*** Material provided Section Begins ***

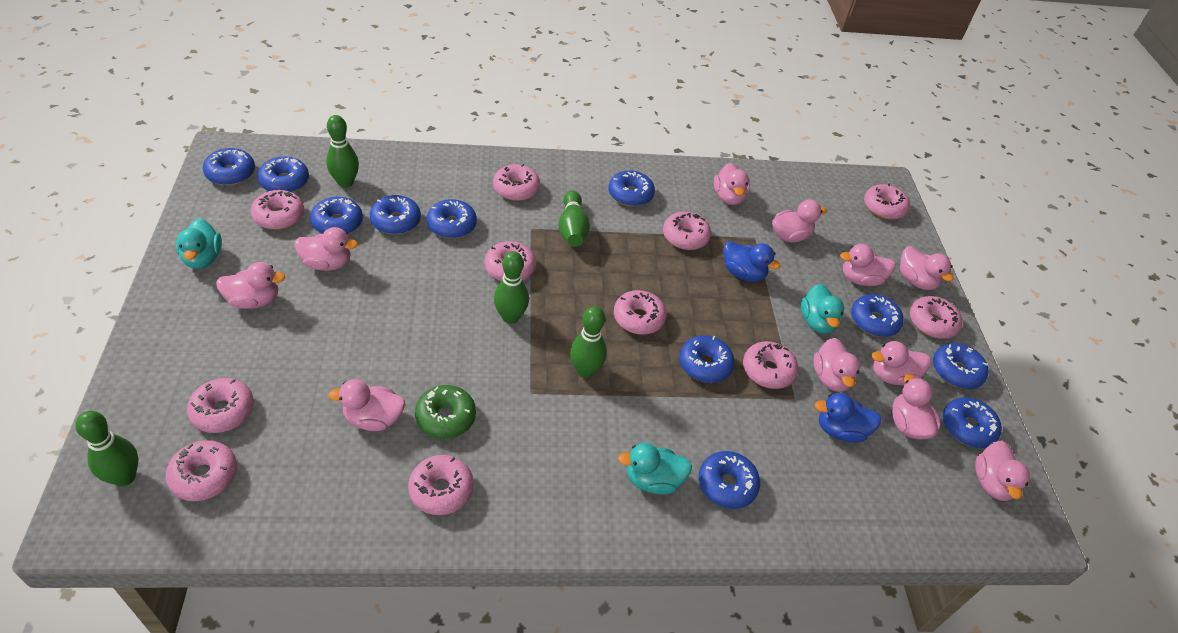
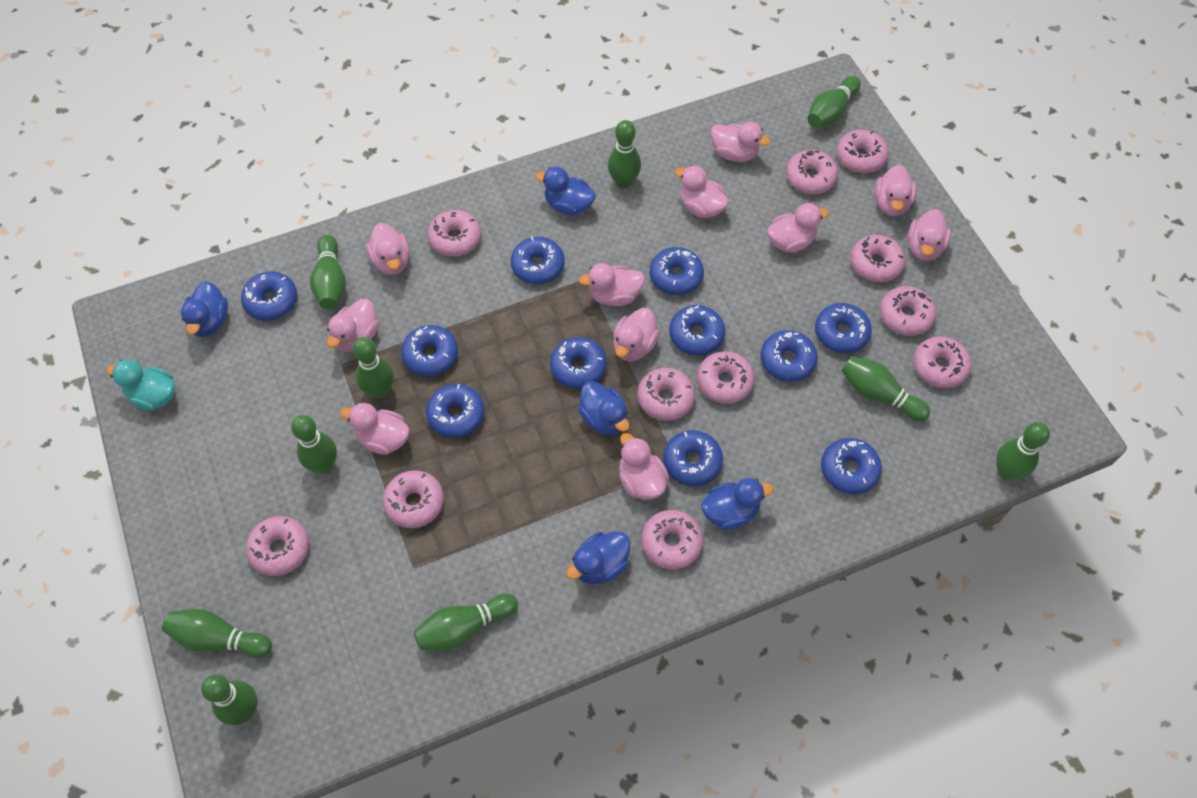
blue duck: 2 -> 5
green bowling pin: 5 -> 10
green donut: 1 -> 0
turquoise duck: 3 -> 1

*** Material provided Section Ends ***

Task item » Only the text of the listing above should be copied, exactly and with pictures left out.

Written response »
blue duck: 2 -> 5
green bowling pin: 5 -> 10
green donut: 1 -> 0
turquoise duck: 3 -> 1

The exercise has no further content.